═════ Material for this exercise

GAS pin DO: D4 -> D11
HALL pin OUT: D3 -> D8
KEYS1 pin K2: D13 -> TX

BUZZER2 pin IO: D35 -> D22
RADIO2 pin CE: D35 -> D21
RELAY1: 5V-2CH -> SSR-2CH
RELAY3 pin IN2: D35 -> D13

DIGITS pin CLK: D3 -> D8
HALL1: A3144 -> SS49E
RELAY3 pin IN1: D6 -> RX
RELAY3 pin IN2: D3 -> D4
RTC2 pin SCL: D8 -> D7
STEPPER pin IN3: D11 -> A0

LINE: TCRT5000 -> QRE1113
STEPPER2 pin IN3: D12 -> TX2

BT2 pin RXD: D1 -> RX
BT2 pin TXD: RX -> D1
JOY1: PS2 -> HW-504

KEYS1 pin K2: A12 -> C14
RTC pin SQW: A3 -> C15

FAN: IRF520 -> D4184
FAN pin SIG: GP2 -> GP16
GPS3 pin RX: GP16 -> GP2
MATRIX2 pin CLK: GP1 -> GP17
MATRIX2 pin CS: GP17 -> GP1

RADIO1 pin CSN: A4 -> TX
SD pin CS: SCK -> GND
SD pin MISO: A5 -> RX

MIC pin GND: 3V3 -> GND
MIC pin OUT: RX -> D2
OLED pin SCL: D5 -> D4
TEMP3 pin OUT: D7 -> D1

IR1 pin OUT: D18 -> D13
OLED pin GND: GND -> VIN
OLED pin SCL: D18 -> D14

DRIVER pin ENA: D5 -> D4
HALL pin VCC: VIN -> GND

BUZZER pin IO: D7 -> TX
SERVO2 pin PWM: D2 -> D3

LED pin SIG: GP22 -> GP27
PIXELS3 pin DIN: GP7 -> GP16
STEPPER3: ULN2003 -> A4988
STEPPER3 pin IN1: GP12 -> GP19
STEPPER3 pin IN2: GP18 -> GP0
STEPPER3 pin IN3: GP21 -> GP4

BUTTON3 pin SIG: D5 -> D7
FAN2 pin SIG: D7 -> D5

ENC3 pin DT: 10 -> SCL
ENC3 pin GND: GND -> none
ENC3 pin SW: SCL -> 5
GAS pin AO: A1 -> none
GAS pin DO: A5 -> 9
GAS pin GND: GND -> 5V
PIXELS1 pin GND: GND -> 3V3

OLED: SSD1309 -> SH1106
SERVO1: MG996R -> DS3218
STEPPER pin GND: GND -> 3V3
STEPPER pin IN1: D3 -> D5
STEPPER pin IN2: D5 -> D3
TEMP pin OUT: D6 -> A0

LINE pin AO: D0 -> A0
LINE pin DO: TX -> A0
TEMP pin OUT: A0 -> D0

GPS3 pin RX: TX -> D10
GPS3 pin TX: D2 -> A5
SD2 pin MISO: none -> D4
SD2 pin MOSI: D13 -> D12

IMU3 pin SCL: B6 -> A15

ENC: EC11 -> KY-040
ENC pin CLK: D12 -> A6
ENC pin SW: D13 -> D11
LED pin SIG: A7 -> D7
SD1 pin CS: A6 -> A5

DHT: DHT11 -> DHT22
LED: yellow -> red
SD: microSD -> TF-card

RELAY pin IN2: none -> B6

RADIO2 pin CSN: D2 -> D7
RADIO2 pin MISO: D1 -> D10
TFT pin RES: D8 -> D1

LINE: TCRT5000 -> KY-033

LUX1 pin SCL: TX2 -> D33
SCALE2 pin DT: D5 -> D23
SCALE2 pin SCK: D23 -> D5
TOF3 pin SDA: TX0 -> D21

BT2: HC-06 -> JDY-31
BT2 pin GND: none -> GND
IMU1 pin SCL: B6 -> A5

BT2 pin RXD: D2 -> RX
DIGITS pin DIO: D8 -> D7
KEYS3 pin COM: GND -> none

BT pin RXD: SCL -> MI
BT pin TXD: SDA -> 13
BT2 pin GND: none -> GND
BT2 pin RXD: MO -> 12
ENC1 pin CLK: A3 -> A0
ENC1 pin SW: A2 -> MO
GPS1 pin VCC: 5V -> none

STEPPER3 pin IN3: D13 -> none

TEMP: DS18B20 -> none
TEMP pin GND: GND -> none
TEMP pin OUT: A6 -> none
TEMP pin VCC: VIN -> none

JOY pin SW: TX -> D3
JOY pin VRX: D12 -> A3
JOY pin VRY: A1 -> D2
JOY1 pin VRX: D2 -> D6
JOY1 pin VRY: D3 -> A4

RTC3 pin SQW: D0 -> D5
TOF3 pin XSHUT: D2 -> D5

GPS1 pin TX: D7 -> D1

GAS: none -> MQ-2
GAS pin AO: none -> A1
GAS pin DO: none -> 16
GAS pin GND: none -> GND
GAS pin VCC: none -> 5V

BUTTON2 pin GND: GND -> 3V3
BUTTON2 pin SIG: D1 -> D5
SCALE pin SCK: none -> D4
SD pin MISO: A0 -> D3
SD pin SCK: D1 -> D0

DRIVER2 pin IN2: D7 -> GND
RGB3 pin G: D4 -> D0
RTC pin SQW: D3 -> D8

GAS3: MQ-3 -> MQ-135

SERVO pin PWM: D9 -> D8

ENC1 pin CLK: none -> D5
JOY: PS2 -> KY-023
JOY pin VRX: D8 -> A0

══════════

_Exercise goal_
Copy exactly the lines from the one with "TEMP pin OUT: A0 -> D0" through the last line of the material, keeping both ends.

_Your response_
TEMP pin OUT: A0 -> D0

GPS3 pin RX: TX -> D10
GPS3 pin TX: D2 -> A5
SD2 pin MISO: none -> D4
SD2 pin MOSI: D13 -> D12

IMU3 pin SCL: B6 -> A15

ENC: EC11 -> KY-040
ENC pin CLK: D12 -> A6
ENC pin SW: D13 -> D11
LED pin SIG: A7 -> D7
SD1 pin CS: A6 -> A5

DHT: DHT11 -> DHT22
LED: yellow -> red
SD: microSD -> TF-card

RELAY pin IN2: none -> B6

RADIO2 pin CSN: D2 -> D7
RADIO2 pin MISO: D1 -> D10
TFT pin RES: D8 -> D1

LINE: TCRT5000 -> KY-033

LUX1 pin SCL: TX2 -> D33
SCALE2 pin DT: D5 -> D23
SCALE2 pin SCK: D23 -> D5
TOF3 pin SDA: TX0 -> D21

BT2: HC-06 -> JDY-31
BT2 pin GND: none -> GND
IMU1 pin SCL: B6 -> A5

BT2 pin RXD: D2 -> RX
DIGITS pin DIO: D8 -> D7
KEYS3 pin COM: GND -> none

BT pin RXD: SCL -> MI
BT pin TXD: SDA -> 13
BT2 pin GND: none -> GND
BT2 pin RXD: MO -> 12
ENC1 pin CLK: A3 -> A0
ENC1 pin SW: A2 -> MO
GPS1 pin VCC: 5V -> none

STEPPER3 pin IN3: D13 -> none

TEMP: DS18B20 -> none
TEMP pin GND: GND -> none
TEMP pin OUT: A6 -> none
TEMP pin VCC: VIN -> none

JOY pin SW: TX -> D3
JOY pin VRX: D12 -> A3
JOY pin VRY: A1 -> D2
JOY1 pin VRX: D2 -> D6
JOY1 pin VRY: D3 -> A4

RTC3 pin SQW: D0 -> D5
TOF3 pin XSHUT: D2 -> D5

GPS1 pin TX: D7 -> D1

GAS: none -> MQ-2
GAS pin AO: none -> A1
GAS pin DO: none -> 16
GAS pin GND: none -> GND
GAS pin VCC: none -> 5V

BUTTON2 pin GND: GND -> 3V3
BUTTON2 pin SIG: D1 -> D5
SCALE pin SCK: none -> D4
SD pin MISO: A0 -> D3
SD pin SCK: D1 -> D0

DRIVER2 pin IN2: D7 -> GND
RGB3 pin G: D4 -> D0
RTC pin SQW: D3 -> D8

GAS3: MQ-3 -> MQ-135

SERVO pin PWM: D9 -> D8

ENC1 pin CLK: none -> D5
JOY: PS2 -> KY-023
JOY pin VRX: D8 -> A0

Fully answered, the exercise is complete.